[Available data Boundary: Start]

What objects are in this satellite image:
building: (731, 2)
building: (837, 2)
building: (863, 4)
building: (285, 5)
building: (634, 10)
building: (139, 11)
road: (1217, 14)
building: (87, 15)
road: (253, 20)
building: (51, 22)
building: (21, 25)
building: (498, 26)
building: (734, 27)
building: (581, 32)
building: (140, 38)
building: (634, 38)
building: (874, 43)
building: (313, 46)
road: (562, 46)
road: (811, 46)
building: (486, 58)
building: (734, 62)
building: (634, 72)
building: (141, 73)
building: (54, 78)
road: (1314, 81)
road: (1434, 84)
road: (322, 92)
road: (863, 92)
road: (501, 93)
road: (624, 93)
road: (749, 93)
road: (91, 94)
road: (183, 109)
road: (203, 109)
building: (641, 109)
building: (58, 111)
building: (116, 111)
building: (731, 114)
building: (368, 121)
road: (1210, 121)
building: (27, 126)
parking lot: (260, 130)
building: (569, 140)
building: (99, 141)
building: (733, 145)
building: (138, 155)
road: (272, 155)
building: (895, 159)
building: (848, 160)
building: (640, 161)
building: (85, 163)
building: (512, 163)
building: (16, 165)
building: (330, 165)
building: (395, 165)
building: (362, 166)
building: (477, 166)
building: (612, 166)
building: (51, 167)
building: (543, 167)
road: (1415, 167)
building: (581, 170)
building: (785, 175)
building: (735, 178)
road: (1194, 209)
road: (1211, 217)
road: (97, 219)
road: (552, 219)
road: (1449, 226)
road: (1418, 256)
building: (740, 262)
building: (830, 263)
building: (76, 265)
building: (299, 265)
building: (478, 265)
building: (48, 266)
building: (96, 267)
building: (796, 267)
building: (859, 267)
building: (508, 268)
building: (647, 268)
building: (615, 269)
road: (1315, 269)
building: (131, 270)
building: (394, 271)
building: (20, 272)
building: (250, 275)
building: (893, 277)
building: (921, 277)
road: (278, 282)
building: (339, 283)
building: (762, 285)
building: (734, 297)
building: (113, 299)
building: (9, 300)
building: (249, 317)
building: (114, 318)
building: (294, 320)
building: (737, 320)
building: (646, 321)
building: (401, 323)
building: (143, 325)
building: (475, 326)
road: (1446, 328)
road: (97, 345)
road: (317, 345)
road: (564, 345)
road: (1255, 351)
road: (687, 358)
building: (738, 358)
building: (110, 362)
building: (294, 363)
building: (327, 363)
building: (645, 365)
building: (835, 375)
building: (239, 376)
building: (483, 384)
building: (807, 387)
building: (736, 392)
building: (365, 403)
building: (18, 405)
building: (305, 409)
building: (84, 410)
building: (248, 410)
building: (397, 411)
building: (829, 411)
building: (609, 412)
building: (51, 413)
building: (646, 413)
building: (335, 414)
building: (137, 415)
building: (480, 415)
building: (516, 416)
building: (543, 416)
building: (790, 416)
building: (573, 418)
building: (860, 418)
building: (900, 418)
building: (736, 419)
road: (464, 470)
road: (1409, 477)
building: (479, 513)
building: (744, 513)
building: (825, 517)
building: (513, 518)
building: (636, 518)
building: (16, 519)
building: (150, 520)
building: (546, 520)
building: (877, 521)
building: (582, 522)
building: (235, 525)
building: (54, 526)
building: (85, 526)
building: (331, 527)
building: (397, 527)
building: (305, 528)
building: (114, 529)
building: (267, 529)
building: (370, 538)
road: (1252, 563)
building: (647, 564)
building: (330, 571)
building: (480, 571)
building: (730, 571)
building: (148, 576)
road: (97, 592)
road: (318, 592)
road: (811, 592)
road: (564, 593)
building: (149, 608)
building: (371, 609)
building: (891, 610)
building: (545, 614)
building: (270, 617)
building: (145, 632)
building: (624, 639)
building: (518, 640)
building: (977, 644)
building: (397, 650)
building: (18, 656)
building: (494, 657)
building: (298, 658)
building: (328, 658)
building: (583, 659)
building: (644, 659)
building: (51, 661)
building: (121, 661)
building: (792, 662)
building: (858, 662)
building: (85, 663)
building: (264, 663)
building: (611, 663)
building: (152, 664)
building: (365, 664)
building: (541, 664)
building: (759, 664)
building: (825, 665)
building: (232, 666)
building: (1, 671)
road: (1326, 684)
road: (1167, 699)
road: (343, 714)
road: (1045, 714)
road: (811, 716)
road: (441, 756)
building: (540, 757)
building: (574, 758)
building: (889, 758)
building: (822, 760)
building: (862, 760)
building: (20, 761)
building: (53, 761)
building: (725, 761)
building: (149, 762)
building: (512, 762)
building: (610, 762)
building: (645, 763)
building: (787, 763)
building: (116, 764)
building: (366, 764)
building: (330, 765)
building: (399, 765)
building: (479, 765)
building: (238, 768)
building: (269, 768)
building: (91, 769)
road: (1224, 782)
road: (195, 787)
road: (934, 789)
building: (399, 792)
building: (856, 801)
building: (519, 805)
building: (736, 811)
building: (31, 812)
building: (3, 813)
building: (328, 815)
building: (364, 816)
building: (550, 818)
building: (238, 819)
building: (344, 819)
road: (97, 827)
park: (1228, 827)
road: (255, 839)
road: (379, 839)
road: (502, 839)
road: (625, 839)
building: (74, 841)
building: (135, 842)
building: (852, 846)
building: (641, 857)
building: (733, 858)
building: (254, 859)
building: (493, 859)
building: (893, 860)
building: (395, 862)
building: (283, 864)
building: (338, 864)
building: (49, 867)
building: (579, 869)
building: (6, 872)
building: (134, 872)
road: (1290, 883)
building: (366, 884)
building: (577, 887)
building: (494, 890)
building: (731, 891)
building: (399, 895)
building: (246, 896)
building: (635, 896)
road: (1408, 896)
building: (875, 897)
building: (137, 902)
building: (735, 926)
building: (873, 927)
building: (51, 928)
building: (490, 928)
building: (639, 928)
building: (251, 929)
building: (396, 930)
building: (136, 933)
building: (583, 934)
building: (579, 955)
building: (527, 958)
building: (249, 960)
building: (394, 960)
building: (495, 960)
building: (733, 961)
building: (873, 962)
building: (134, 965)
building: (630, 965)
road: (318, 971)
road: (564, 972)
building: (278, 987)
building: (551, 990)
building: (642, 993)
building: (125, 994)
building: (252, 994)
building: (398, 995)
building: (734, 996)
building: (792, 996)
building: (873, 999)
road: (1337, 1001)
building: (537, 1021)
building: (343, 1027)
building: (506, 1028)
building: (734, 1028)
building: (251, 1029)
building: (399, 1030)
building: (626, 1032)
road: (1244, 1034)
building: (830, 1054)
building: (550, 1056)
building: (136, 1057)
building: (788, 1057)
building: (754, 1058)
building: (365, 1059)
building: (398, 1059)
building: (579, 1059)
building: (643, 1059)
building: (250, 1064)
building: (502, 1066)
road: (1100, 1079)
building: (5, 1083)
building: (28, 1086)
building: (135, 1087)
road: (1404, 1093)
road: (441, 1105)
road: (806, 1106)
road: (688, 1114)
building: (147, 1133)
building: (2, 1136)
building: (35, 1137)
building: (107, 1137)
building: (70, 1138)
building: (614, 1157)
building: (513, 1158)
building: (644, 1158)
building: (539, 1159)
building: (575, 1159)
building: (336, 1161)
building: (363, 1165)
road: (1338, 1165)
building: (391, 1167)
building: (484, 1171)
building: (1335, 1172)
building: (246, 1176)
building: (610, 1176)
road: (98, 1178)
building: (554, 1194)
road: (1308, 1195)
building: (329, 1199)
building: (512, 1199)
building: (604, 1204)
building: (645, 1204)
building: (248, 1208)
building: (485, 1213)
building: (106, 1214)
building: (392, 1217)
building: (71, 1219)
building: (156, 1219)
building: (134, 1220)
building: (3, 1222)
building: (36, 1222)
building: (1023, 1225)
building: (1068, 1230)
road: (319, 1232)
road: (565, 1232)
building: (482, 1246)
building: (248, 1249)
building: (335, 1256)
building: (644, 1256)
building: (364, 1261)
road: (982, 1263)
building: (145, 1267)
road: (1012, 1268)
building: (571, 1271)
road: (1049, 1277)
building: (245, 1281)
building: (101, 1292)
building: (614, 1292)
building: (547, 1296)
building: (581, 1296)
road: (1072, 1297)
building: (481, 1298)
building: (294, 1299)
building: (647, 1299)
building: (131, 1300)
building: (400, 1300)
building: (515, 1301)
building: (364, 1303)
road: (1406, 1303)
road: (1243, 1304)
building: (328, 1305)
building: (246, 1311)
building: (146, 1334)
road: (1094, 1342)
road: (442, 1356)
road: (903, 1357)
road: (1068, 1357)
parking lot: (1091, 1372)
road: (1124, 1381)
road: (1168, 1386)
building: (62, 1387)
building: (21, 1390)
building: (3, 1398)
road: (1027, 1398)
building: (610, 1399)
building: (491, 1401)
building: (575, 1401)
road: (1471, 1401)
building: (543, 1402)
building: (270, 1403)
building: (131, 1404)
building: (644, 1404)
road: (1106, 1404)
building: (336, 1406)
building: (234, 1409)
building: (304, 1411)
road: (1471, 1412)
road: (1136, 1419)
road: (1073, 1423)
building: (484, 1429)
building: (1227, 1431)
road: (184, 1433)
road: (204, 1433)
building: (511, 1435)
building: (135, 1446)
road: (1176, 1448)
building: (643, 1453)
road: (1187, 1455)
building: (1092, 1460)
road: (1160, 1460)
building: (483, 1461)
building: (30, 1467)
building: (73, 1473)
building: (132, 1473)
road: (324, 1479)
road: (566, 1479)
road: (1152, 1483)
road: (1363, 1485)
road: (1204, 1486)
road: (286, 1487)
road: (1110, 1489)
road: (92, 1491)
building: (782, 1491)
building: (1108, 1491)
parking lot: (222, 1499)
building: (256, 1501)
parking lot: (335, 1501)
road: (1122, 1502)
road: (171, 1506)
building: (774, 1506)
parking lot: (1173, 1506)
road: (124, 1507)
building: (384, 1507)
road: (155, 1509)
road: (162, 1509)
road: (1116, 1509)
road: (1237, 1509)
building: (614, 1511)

[Available data Boundary: End]

● **Brief**: Each line carrying the string "parking" should be copied out from the entries.

● **Written answer**:
parking lot: (260, 130)
parking lot: (1091, 1372)
parking lot: (222, 1499)
parking lot: (335, 1501)
parking lot: (1173, 1506)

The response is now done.